## START Entries supplied

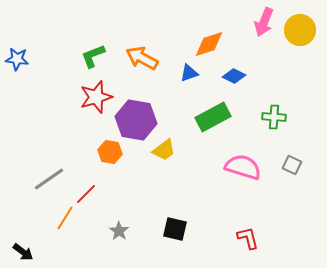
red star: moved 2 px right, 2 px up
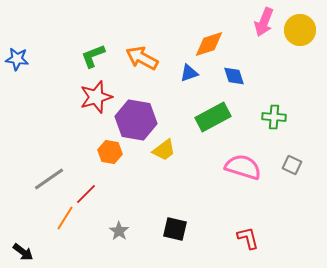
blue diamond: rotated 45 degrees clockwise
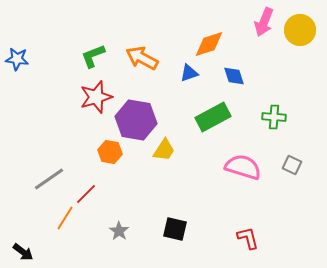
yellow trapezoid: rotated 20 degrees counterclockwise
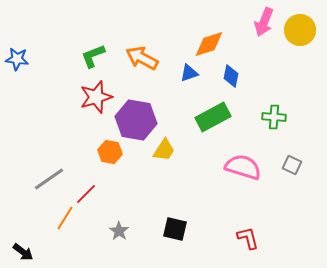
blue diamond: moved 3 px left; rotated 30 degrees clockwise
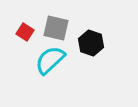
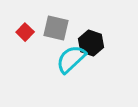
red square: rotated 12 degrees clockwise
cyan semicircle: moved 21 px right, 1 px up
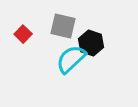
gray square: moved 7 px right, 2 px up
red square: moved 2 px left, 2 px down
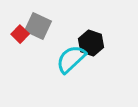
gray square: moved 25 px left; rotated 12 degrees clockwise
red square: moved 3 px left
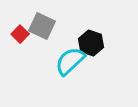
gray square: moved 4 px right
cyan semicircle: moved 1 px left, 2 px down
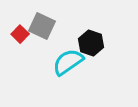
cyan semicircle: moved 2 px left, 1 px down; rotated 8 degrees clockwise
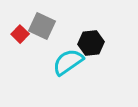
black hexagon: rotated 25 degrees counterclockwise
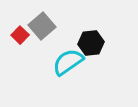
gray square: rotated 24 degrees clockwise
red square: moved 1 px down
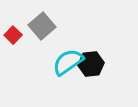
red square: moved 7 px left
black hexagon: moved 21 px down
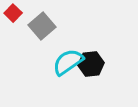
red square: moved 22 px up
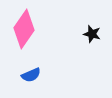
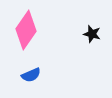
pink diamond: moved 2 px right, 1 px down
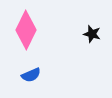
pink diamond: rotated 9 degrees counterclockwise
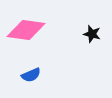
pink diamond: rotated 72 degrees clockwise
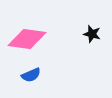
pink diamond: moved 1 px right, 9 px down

## END Entries supplied

* The task:
Lay out all the records above as a Markdown table with two columns, Row and Record line, giving each line its own numbered row and skipping any blank lines. Leave the pictures out of the table.

* Completed exercise:
| Row | Record line |
|---|---|
| 1 | red star: moved 2 px right, 2 px up |
| 2 | blue diamond: rotated 45 degrees clockwise |
| 3 | yellow trapezoid: rotated 20 degrees counterclockwise |
| 4 | blue diamond: moved 3 px left; rotated 30 degrees clockwise |
| 5 | red square: rotated 12 degrees clockwise |
| 6 | cyan semicircle: moved 21 px right, 1 px up |
| 7 | gray square: moved 7 px right, 2 px up |
| 8 | red square: moved 2 px left, 2 px down |
| 9 | gray square: moved 25 px left; rotated 12 degrees clockwise |
| 10 | red square: moved 3 px left |
| 11 | gray square: moved 4 px right |
| 12 | cyan semicircle: moved 1 px left, 2 px down |
| 13 | cyan semicircle: moved 2 px left, 1 px down; rotated 8 degrees clockwise |
| 14 | black hexagon: rotated 25 degrees counterclockwise |
| 15 | gray square: rotated 24 degrees clockwise |
| 16 | red square: moved 1 px down |
| 17 | red square: moved 7 px left |
| 18 | black hexagon: moved 21 px down |
| 19 | red square: moved 22 px up |
| 20 | pink diamond: moved 2 px right, 1 px down |
| 21 | pink diamond: rotated 9 degrees counterclockwise |
| 22 | pink diamond: rotated 72 degrees clockwise |
| 23 | pink diamond: moved 1 px right, 9 px down |